(Task description) Print the lines starting at the one that contains "Question: Considering the positions" and ending at the one that contains "Question: Is matte concrete wardrobe at left situated", reproducing them without any change.

(Provided data)
· · ·

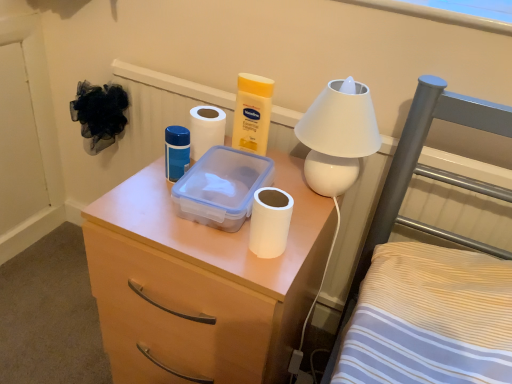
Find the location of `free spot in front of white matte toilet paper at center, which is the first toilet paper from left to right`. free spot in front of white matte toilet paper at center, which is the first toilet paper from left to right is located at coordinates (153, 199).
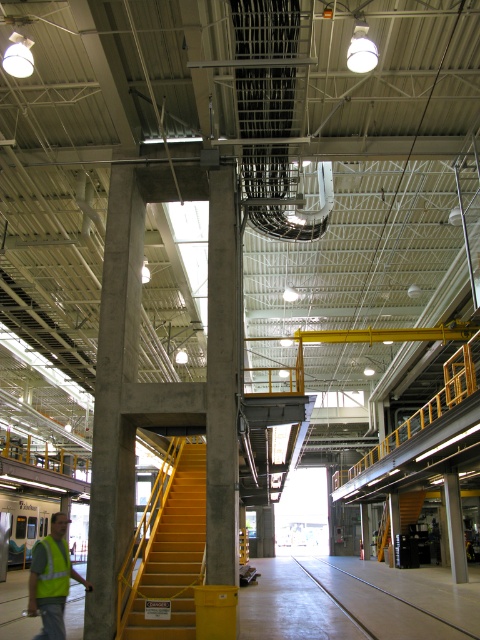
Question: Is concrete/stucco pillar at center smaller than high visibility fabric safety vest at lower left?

· · ·

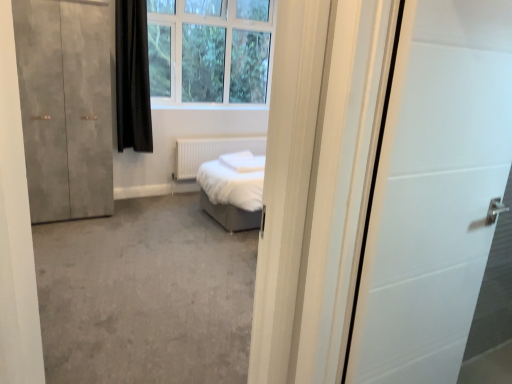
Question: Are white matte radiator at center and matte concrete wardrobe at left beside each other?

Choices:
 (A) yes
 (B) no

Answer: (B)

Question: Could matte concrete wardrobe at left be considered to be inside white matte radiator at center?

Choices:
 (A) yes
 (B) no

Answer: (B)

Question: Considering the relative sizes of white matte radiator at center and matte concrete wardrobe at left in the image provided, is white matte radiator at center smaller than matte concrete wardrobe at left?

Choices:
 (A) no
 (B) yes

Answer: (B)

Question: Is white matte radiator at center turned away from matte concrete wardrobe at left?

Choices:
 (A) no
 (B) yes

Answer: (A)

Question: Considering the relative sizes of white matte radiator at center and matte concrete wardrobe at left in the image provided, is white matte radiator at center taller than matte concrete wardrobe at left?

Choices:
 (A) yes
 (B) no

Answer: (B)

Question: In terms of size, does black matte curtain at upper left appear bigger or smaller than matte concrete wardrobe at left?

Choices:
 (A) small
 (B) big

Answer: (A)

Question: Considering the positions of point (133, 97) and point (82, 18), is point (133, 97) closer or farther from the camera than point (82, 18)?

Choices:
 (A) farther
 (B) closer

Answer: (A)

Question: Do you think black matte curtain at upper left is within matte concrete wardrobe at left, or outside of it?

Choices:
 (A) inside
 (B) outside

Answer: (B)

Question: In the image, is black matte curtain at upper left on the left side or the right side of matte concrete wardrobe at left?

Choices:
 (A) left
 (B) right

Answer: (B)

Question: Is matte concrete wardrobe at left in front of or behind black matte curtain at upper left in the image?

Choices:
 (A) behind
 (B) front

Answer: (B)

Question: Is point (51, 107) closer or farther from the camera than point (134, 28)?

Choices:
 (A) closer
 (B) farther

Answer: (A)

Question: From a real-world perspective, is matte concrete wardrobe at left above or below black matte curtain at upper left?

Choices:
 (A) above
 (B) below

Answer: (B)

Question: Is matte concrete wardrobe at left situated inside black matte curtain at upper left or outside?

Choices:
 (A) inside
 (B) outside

· · ·

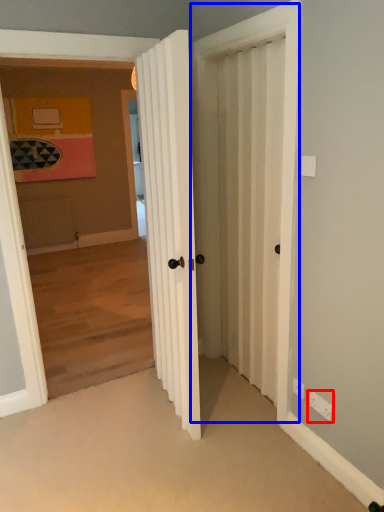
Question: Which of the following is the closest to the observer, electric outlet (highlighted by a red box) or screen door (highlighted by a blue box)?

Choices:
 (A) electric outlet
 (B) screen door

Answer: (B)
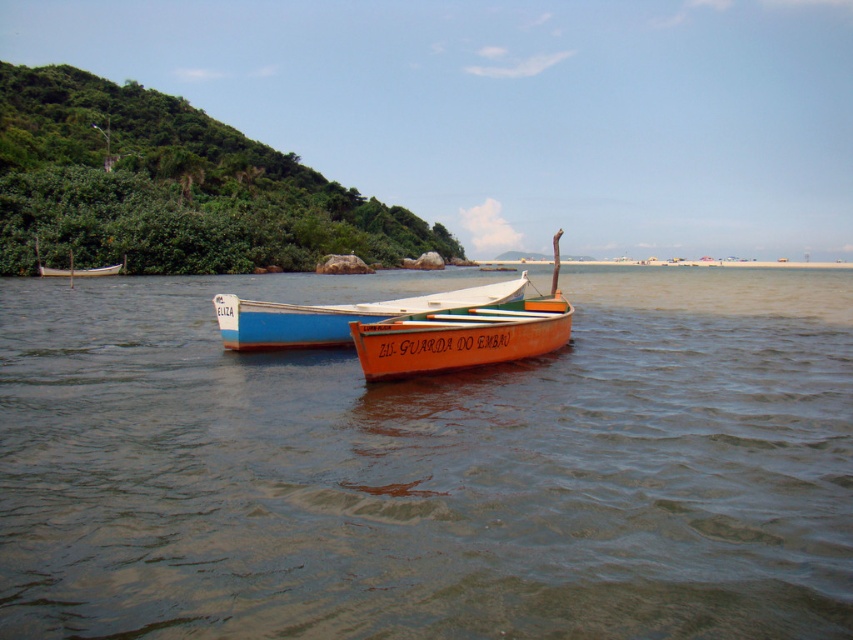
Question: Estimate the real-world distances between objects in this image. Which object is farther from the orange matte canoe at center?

· · ·

(Result of this exercise)
Question: Considering the positions of point (133, 97) and point (82, 18), is point (133, 97) closer or farther from the camera than point (82, 18)?

Choices:
 (A) farther
 (B) closer

Answer: (A)

Question: Do you think black matte curtain at upper left is within matte concrete wardrobe at left, or outside of it?

Choices:
 (A) inside
 (B) outside

Answer: (B)

Question: In the image, is black matte curtain at upper left on the left side or the right side of matte concrete wardrobe at left?

Choices:
 (A) left
 (B) right

Answer: (B)

Question: Is matte concrete wardrobe at left in front of or behind black matte curtain at upper left in the image?

Choices:
 (A) behind
 (B) front

Answer: (B)

Question: Is point (51, 107) closer or farther from the camera than point (134, 28)?

Choices:
 (A) closer
 (B) farther

Answer: (A)

Question: From a real-world perspective, is matte concrete wardrobe at left above or below black matte curtain at upper left?

Choices:
 (A) above
 (B) below

Answer: (B)

Question: Is matte concrete wardrobe at left situated inside black matte curtain at upper left or outside?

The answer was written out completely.